* Assignment: Exact reproduction, images excluded: write out the records below.

────────────────────

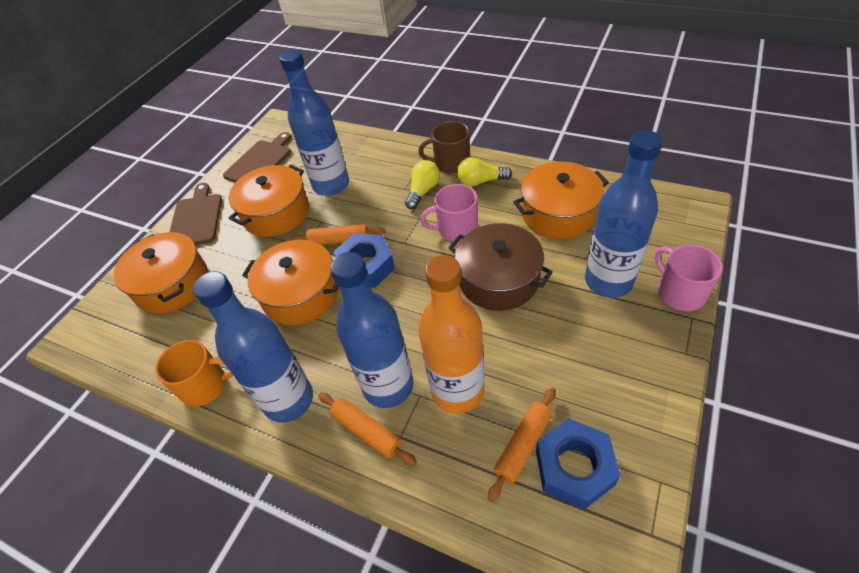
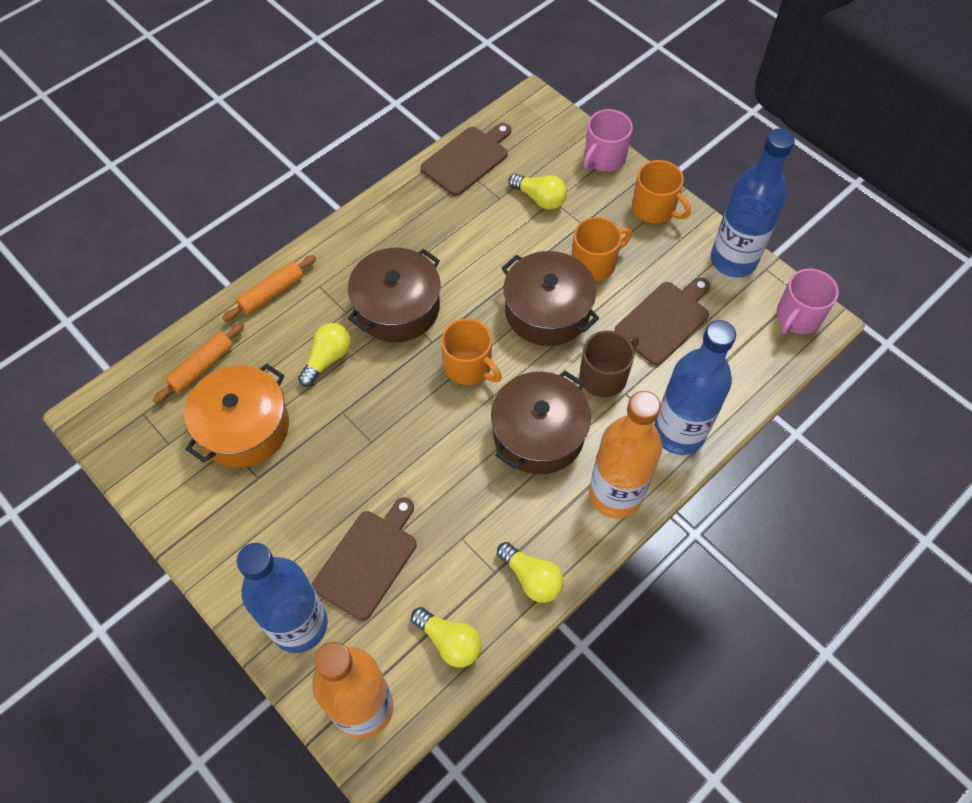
blue bottle: 4 -> 3
blue nut: 2 -> 0
brown cutting board: 2 -> 3
brown pot: 1 -> 3
orange bottle: 1 -> 2
orange mug: 1 -> 3
orange pot: 4 -> 1
orange rolling pin: 3 -> 2
yellow light bulb: 2 -> 4

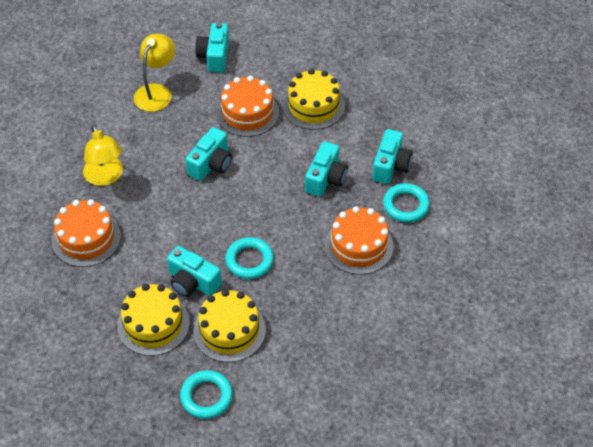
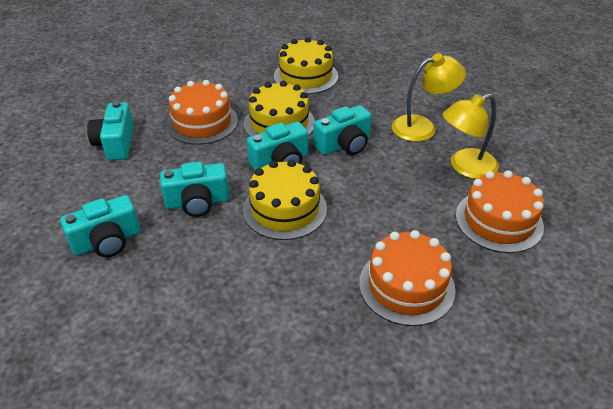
turquoise ring: 3 -> 0

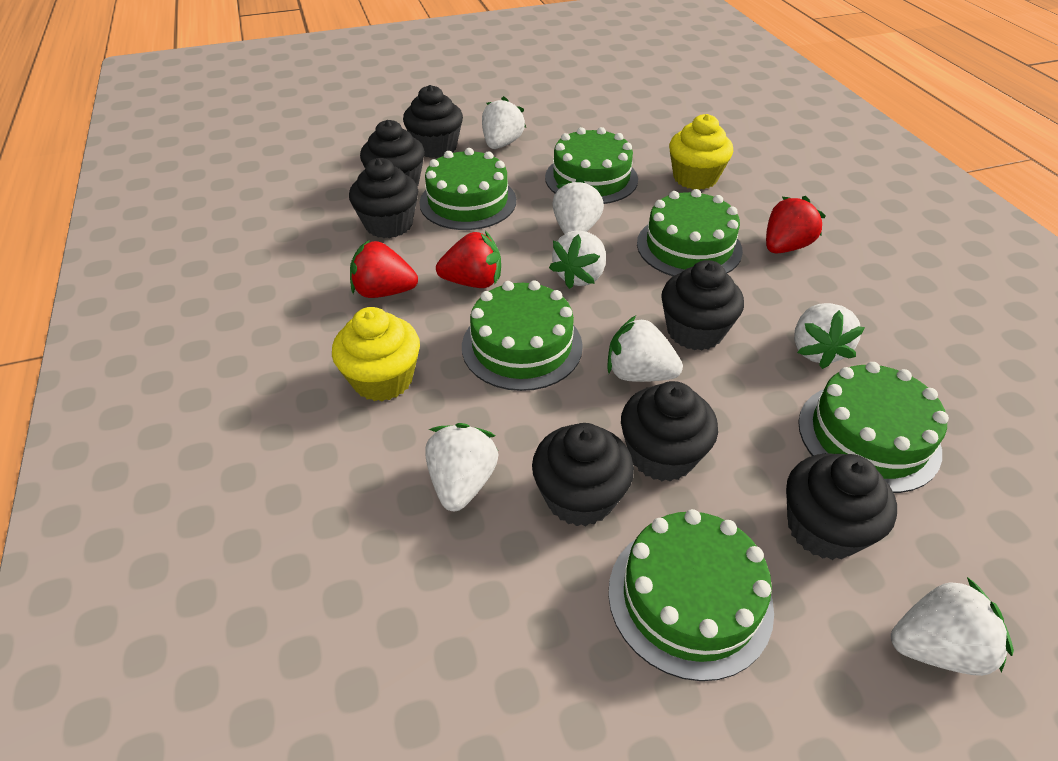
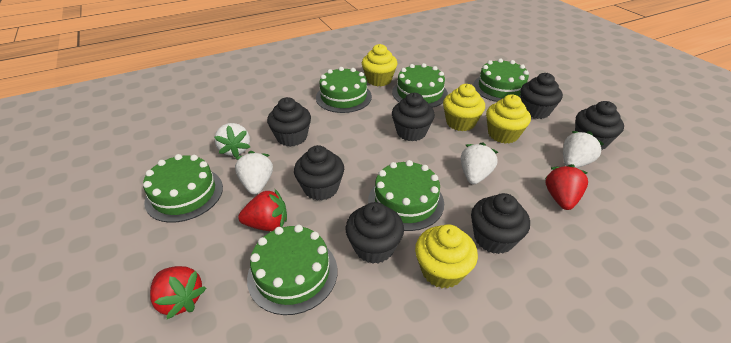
white strawberry: 7 -> 4
yellow cupcake: 2 -> 4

────────────────────

* Exercise result:
blue bottle: 4 -> 3
blue nut: 2 -> 0
brown cutting board: 2 -> 3
brown pot: 1 -> 3
orange bottle: 1 -> 2
orange mug: 1 -> 3
orange pot: 4 -> 1
orange rolling pin: 3 -> 2
yellow light bulb: 2 -> 4

turquoise ring: 3 -> 0

white strawberry: 7 -> 4
yellow cupcake: 2 -> 4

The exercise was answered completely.